## [Directions]
Starting at the top of the entries below, set down every line exactly, please, until you reach the line with "blue plate D11:I14", which is included too.

## [Extracted entries]
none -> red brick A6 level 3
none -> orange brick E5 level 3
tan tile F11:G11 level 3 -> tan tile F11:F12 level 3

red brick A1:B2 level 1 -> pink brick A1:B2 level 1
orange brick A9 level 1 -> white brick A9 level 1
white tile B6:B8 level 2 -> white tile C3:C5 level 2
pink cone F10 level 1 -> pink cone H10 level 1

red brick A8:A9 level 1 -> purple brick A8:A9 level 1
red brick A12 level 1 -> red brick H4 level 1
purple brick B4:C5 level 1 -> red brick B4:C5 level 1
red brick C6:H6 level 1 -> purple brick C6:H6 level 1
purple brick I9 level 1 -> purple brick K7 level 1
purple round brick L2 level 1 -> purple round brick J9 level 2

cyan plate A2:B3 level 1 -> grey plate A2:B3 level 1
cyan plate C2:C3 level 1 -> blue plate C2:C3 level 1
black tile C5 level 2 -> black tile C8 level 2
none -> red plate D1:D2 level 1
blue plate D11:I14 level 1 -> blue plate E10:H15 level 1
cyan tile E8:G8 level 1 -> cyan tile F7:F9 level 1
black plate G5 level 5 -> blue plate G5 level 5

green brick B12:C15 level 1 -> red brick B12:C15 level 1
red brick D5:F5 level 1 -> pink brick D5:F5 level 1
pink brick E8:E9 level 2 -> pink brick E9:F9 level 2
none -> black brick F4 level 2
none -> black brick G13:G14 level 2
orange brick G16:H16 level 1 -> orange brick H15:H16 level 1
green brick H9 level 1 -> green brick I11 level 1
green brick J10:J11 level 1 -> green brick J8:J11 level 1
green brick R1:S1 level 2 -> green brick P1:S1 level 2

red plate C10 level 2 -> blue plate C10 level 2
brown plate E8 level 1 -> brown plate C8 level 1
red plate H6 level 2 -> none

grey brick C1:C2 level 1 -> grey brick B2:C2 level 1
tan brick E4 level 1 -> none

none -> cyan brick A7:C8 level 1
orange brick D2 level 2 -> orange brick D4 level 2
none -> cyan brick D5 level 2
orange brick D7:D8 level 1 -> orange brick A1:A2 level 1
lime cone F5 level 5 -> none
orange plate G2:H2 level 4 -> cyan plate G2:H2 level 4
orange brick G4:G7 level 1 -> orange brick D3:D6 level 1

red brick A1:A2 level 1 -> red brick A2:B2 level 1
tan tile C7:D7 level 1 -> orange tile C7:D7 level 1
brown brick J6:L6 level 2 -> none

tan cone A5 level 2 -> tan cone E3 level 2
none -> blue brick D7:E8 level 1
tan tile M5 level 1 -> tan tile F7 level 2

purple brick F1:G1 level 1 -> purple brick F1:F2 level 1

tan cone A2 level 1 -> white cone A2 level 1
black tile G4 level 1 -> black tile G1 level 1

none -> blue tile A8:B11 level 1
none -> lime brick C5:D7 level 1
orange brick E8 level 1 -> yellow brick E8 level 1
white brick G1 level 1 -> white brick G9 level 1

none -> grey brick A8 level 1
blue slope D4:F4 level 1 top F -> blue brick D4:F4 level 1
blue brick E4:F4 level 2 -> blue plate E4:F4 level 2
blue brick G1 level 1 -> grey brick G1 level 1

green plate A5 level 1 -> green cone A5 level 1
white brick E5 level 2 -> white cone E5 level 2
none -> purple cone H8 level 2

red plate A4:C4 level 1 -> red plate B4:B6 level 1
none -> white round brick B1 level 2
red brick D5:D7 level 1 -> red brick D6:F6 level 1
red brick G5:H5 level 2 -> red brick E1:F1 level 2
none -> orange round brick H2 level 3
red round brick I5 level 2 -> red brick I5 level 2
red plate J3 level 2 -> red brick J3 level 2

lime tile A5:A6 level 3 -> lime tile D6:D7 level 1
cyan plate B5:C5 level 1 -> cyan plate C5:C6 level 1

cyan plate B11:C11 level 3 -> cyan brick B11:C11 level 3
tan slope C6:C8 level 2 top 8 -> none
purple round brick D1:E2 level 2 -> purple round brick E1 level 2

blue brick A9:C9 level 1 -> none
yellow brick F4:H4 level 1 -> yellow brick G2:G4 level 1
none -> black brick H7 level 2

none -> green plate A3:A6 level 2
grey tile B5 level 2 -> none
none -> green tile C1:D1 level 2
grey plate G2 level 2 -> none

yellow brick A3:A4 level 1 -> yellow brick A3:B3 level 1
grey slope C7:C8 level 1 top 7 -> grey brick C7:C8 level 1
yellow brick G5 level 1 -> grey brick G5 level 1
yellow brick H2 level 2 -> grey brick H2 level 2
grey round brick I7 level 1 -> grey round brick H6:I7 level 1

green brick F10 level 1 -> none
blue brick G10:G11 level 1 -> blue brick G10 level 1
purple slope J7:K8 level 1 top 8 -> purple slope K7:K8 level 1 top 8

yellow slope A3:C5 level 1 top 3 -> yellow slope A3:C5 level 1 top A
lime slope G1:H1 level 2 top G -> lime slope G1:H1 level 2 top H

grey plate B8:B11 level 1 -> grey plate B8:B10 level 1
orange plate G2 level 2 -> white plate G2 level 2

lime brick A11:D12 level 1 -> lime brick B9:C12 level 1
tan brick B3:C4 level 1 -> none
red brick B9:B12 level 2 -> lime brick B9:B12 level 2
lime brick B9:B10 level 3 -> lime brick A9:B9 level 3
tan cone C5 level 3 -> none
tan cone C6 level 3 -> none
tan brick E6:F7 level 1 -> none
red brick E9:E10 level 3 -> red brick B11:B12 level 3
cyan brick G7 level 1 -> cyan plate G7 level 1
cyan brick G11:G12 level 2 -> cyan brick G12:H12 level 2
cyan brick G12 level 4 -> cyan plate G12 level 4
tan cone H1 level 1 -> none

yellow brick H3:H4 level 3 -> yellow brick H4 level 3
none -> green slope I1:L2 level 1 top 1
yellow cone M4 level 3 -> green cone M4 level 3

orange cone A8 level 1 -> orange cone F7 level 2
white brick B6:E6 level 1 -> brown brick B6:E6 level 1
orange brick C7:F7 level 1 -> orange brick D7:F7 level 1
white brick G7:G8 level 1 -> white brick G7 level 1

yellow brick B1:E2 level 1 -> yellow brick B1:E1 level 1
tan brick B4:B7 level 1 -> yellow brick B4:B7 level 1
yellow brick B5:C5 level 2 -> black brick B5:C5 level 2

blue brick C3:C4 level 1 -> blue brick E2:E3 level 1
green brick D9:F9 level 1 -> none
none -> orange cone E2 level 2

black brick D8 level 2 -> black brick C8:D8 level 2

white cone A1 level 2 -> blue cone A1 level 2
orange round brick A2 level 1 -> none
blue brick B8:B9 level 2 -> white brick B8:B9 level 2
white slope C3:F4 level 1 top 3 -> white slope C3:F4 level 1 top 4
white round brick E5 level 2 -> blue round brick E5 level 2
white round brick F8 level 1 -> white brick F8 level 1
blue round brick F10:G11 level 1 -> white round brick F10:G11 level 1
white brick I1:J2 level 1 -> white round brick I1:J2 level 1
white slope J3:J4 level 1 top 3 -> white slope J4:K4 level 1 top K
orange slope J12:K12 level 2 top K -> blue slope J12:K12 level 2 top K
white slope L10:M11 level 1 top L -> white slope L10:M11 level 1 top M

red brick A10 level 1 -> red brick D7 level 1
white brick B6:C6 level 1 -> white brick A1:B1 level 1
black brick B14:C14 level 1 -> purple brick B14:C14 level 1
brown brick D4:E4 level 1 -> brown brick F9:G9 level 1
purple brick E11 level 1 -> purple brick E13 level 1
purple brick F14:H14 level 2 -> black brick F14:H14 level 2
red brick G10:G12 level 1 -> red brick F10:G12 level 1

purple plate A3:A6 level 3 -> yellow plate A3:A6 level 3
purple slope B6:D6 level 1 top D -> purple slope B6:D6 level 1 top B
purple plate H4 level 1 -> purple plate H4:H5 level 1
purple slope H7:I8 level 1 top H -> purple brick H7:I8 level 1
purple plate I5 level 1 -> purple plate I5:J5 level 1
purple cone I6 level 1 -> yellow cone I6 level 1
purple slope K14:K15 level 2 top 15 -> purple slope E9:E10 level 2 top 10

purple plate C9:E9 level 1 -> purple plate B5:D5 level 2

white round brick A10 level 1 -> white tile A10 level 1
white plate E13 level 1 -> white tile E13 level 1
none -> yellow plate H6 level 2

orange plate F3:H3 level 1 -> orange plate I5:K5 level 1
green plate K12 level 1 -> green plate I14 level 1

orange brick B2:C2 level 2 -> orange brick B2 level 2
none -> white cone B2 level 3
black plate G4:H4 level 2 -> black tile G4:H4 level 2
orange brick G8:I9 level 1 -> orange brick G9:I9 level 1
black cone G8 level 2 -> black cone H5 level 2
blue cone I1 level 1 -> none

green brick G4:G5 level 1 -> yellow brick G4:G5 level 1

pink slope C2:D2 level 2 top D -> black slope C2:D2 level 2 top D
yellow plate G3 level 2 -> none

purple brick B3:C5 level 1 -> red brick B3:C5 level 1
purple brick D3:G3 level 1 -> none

## [Problem solution]
none -> red brick A6 level 3
none -> orange brick E5 level 3
tan tile F11:G11 level 3 -> tan tile F11:F12 level 3

red brick A1:B2 level 1 -> pink brick A1:B2 level 1
orange brick A9 level 1 -> white brick A9 level 1
white tile B6:B8 level 2 -> white tile C3:C5 level 2
pink cone F10 level 1 -> pink cone H10 level 1

red brick A8:A9 level 1 -> purple brick A8:A9 level 1
red brick A12 level 1 -> red brick H4 level 1
purple brick B4:C5 level 1 -> red brick B4:C5 level 1
red brick C6:H6 level 1 -> purple brick C6:H6 level 1
purple brick I9 level 1 -> purple brick K7 level 1
purple round brick L2 level 1 -> purple round brick J9 level 2

cyan plate A2:B3 level 1 -> grey plate A2:B3 level 1
cyan plate C2:C3 level 1 -> blue plate C2:C3 level 1
black tile C5 level 2 -> black tile C8 level 2
none -> red plate D1:D2 level 1
blue plate D11:I14 level 1 -> blue plate E10:H15 level 1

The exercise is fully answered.